Your objective: Among the records below, find each line containing the word "cone" and copy it.

Coordinate-based change listings
- Opening Delimiter -

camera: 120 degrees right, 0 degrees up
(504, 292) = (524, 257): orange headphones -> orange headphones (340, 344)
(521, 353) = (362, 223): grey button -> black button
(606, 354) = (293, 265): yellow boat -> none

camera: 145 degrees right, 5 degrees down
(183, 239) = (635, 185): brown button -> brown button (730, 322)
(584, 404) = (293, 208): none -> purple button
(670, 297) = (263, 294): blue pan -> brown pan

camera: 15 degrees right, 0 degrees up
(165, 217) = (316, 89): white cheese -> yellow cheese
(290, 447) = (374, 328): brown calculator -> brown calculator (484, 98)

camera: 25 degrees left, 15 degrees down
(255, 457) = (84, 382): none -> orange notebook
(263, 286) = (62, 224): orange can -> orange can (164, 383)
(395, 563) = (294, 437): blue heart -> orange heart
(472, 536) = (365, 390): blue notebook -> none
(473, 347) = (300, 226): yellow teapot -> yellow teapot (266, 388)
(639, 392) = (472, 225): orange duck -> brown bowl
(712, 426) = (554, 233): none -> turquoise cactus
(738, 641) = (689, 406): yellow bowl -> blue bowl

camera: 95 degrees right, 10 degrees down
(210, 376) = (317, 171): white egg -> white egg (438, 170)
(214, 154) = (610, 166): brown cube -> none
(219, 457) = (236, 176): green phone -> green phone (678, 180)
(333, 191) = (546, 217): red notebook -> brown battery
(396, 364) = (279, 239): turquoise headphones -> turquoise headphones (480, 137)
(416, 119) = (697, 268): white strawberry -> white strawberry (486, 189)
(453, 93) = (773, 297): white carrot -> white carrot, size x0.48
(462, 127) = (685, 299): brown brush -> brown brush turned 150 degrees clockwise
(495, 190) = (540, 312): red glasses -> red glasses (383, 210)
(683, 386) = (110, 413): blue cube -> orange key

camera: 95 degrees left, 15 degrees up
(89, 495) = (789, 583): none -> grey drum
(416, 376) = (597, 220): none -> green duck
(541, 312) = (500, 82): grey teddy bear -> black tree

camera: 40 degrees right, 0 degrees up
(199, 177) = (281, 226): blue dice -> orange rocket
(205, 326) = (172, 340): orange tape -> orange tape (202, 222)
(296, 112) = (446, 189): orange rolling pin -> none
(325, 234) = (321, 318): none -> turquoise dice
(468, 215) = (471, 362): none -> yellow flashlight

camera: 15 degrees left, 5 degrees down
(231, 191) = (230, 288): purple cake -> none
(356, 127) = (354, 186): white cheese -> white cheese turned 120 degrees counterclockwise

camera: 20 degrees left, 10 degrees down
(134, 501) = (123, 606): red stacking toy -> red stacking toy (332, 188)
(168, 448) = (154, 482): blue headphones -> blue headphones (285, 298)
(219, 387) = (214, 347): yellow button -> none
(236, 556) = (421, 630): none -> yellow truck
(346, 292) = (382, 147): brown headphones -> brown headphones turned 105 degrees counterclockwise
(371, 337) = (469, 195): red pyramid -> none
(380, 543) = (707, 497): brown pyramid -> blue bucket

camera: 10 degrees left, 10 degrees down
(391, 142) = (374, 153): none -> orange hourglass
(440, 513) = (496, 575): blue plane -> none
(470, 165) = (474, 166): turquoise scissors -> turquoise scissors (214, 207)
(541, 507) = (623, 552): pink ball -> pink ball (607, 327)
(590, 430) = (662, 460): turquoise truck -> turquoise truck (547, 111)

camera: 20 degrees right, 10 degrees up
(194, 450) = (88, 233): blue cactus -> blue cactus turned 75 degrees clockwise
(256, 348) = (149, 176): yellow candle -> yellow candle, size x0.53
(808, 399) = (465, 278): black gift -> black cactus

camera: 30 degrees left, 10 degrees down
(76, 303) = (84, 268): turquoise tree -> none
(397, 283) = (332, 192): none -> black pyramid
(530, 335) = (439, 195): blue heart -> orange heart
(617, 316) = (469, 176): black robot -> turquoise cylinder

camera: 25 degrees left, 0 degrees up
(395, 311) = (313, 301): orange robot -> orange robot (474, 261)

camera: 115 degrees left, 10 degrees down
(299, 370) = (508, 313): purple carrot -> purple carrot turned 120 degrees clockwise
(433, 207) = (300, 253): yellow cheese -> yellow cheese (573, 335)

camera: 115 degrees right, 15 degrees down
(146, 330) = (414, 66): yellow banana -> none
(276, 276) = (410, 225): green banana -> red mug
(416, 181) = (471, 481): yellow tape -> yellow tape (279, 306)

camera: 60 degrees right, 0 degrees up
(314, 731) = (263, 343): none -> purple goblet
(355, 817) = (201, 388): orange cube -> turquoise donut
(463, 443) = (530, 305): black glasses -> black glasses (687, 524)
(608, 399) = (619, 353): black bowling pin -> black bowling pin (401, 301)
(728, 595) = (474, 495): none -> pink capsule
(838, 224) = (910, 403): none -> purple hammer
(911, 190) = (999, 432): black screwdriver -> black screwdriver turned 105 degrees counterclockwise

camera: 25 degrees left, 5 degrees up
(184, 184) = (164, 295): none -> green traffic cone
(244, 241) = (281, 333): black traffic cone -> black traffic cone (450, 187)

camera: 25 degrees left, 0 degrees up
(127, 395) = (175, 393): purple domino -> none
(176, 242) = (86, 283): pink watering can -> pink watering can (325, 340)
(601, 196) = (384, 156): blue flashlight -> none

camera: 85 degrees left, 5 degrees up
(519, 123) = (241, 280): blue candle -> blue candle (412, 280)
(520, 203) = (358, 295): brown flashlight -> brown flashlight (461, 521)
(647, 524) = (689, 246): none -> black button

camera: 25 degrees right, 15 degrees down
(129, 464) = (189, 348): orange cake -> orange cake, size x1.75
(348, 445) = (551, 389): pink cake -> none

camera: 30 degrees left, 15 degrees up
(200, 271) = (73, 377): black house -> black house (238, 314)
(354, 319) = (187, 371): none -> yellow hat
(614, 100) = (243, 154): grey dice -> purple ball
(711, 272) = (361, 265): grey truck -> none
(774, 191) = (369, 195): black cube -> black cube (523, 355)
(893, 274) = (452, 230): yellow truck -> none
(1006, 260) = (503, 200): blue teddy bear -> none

- Closing Delimiter -

Response below:
(184, 184) = (164, 295): none -> green traffic cone
(244, 241) = (281, 333): black traffic cone -> black traffic cone (450, 187)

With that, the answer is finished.